Version comparison data:
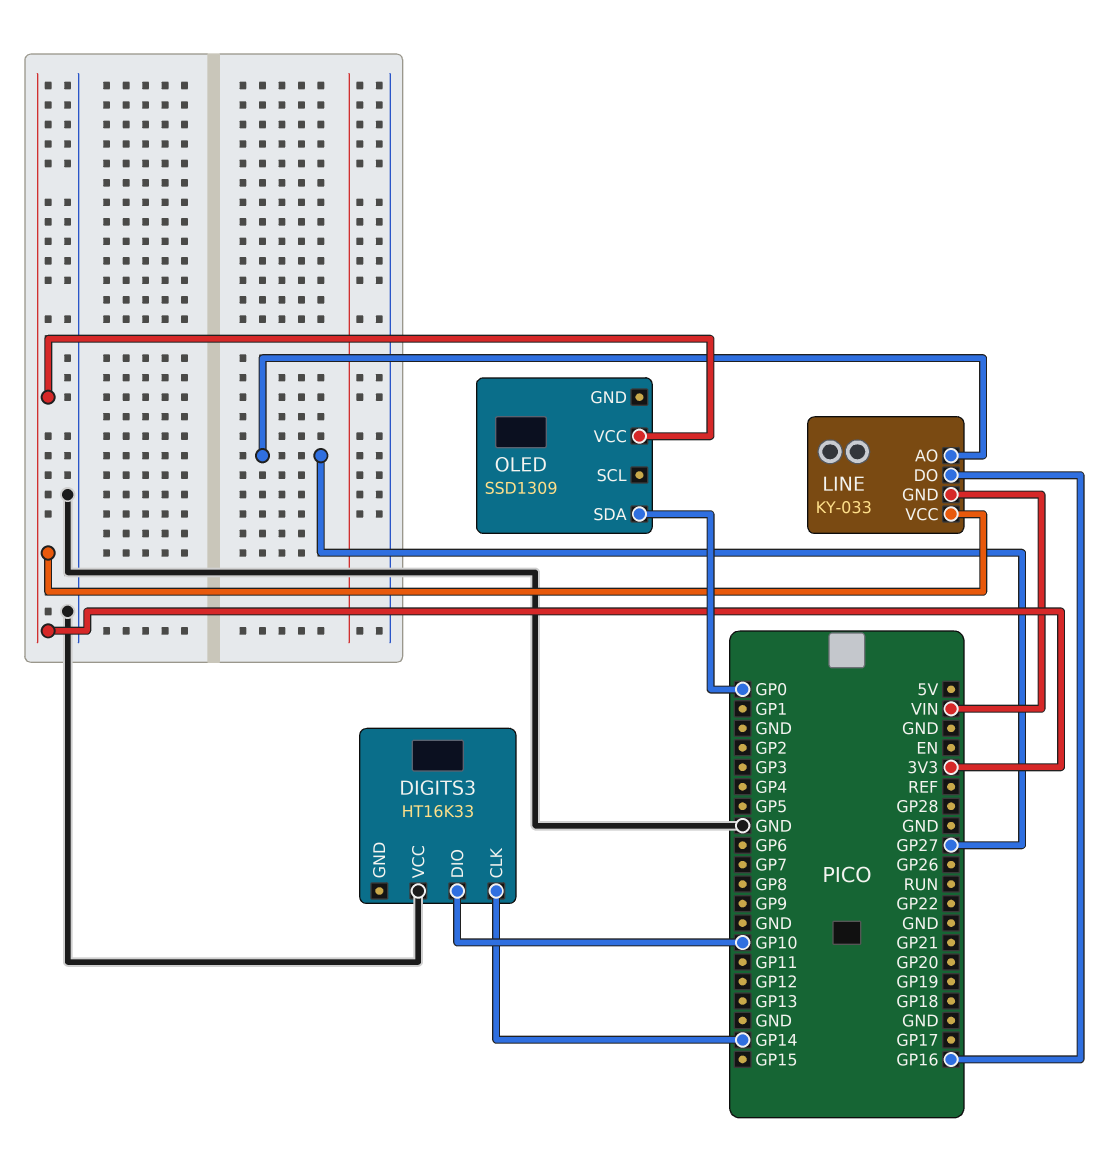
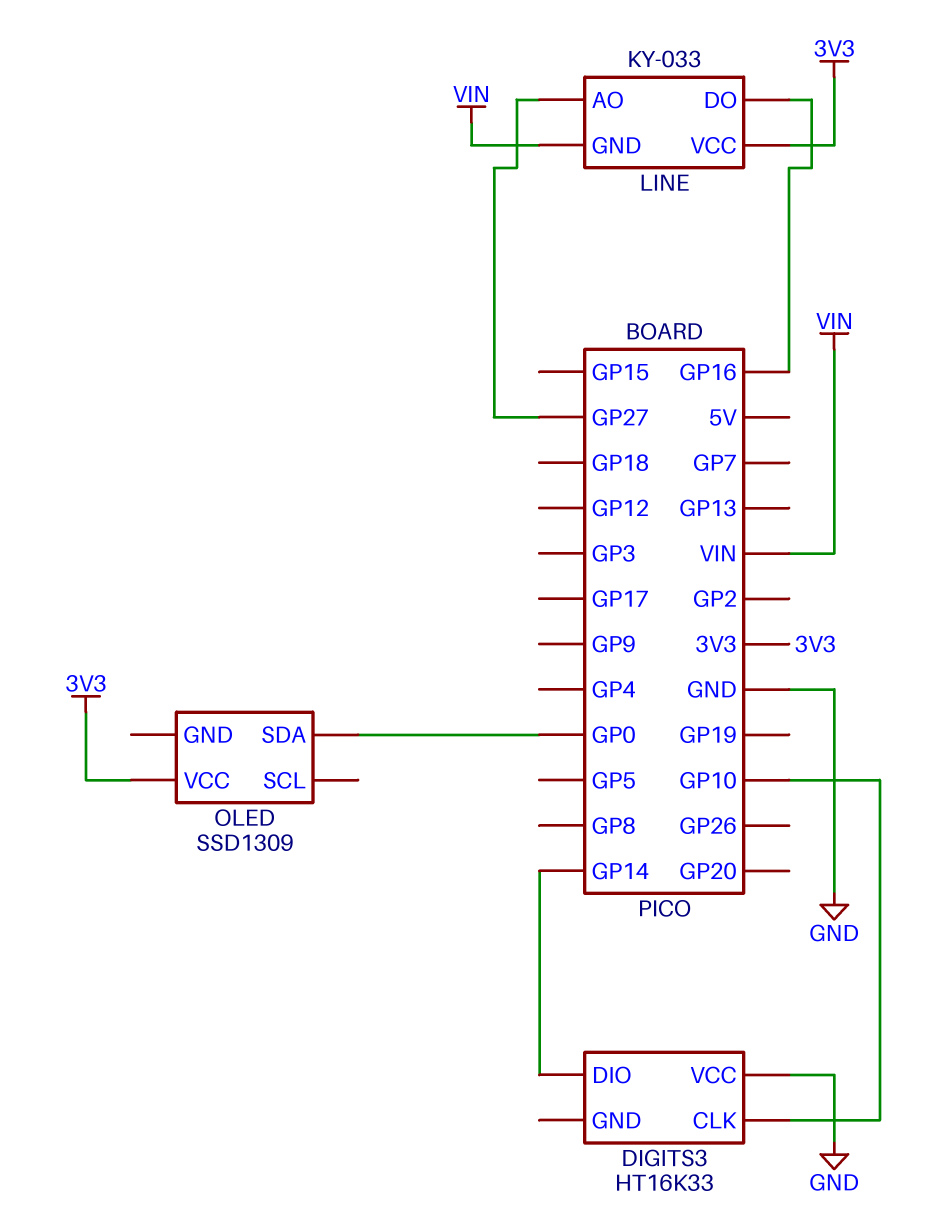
DIGITS3 pin CLK: GP14 -> GP10
DIGITS3 pin DIO: GP10 -> GP14

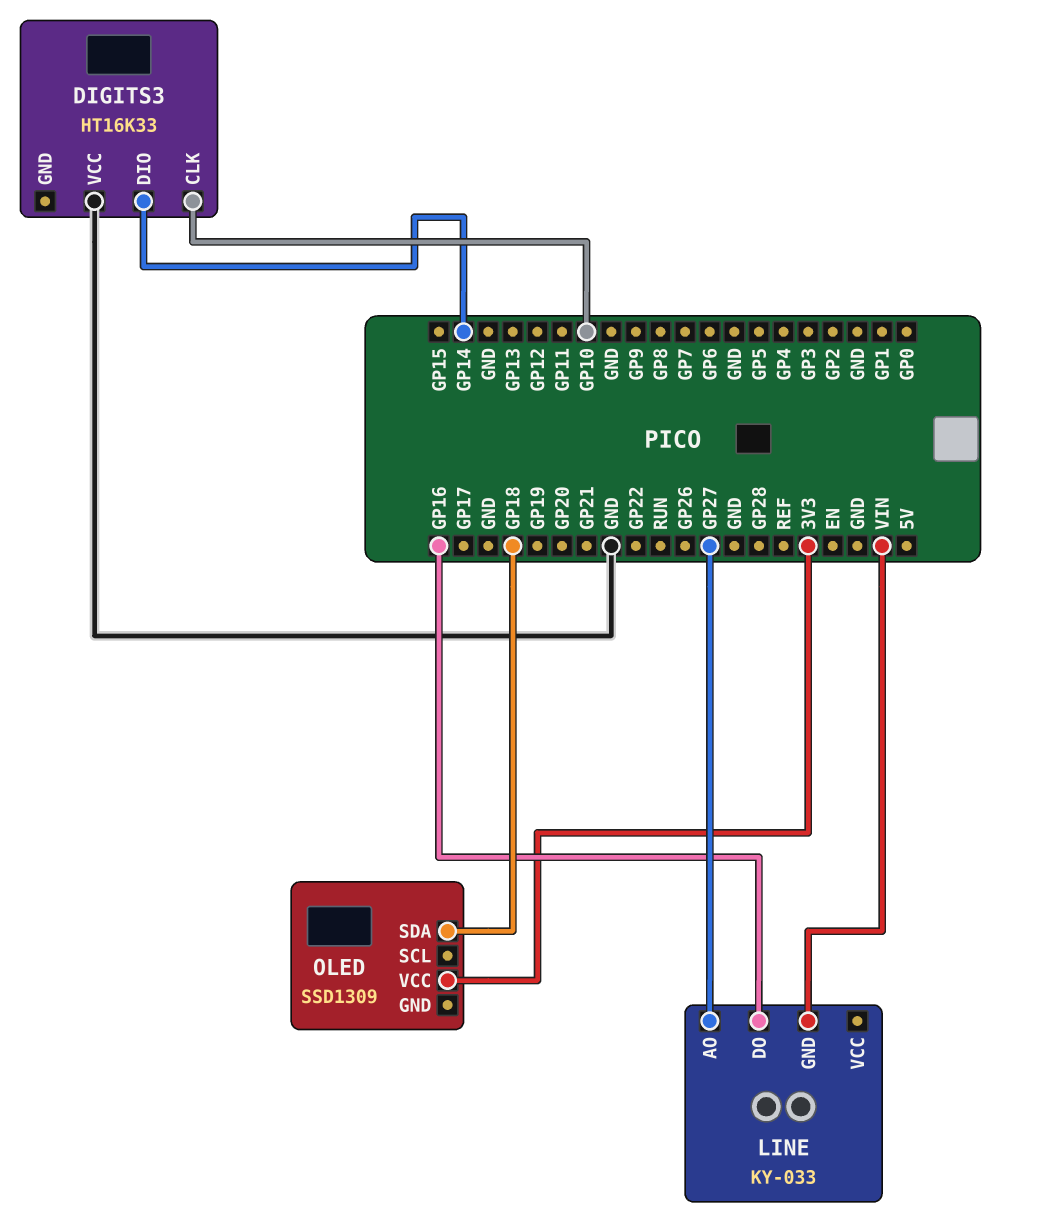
LINE pin VCC: 3V3 -> none
OLED pin SDA: GP0 -> GP18

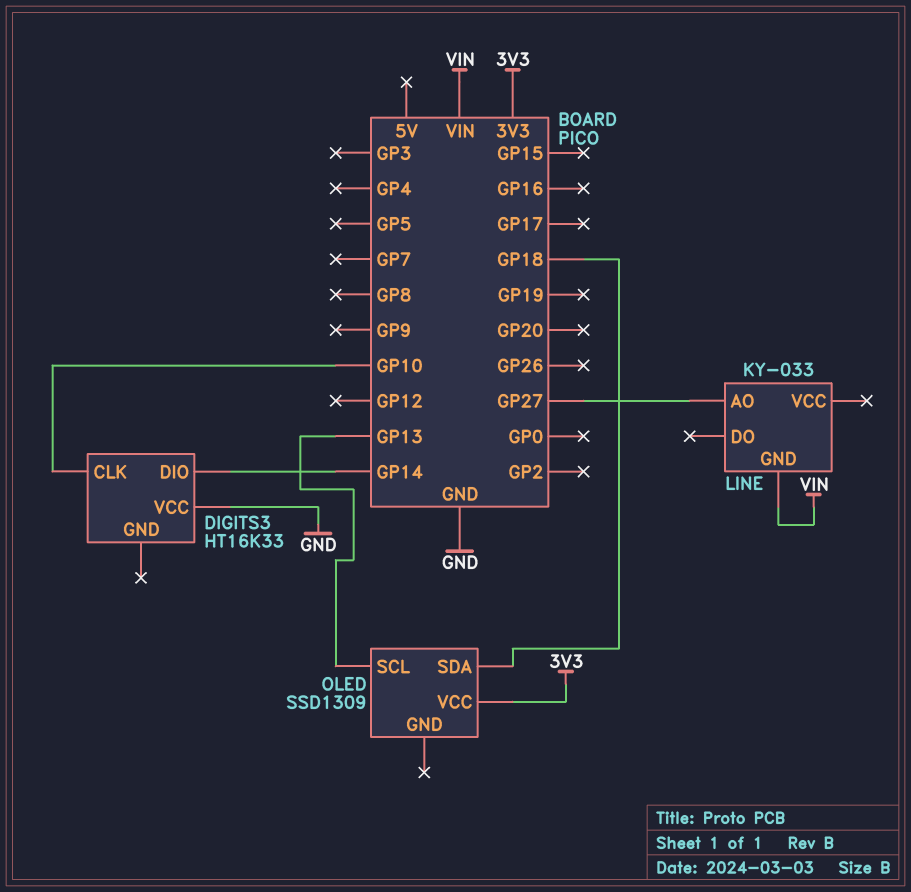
LINE pin DO: GP16 -> none
OLED pin SCL: none -> GP13

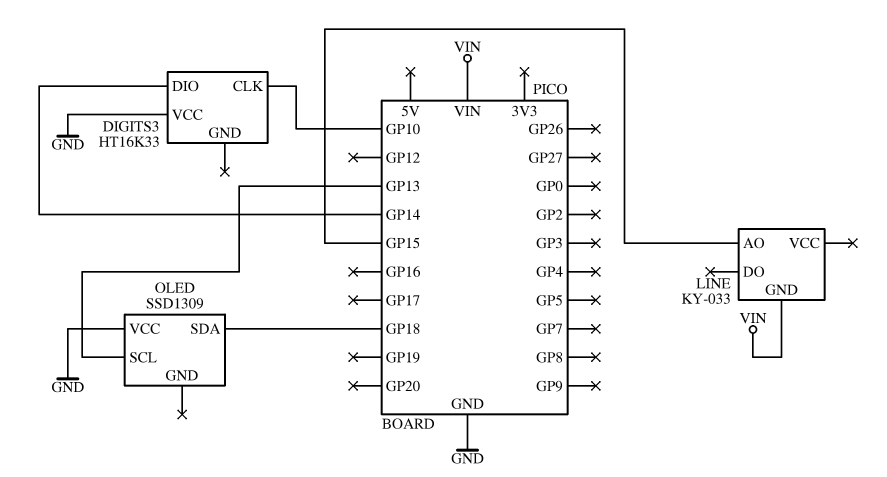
LINE pin AO: GP27 -> GP15
OLED pin VCC: 3V3 -> GND

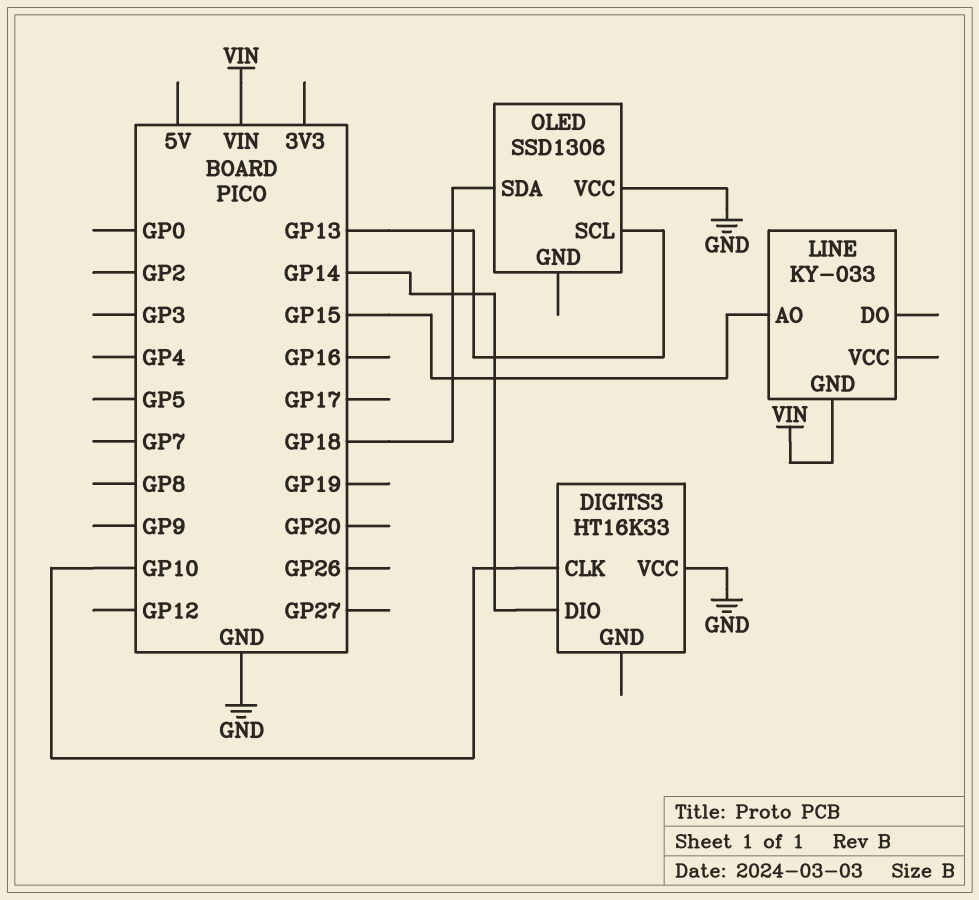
OLED: SSD1309 -> SSD1306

- [PROBLEM DETAILS]: Extract, verbatim and alone, the lines from the line that contains "LINE pin AO: GP27 -> GP15" to the last line of the records, inclusive; drop any picture.

- [YOUR SOLUTION]:
LINE pin AO: GP27 -> GP15
OLED pin VCC: 3V3 -> GND

OLED: SSD1309 -> SSD1306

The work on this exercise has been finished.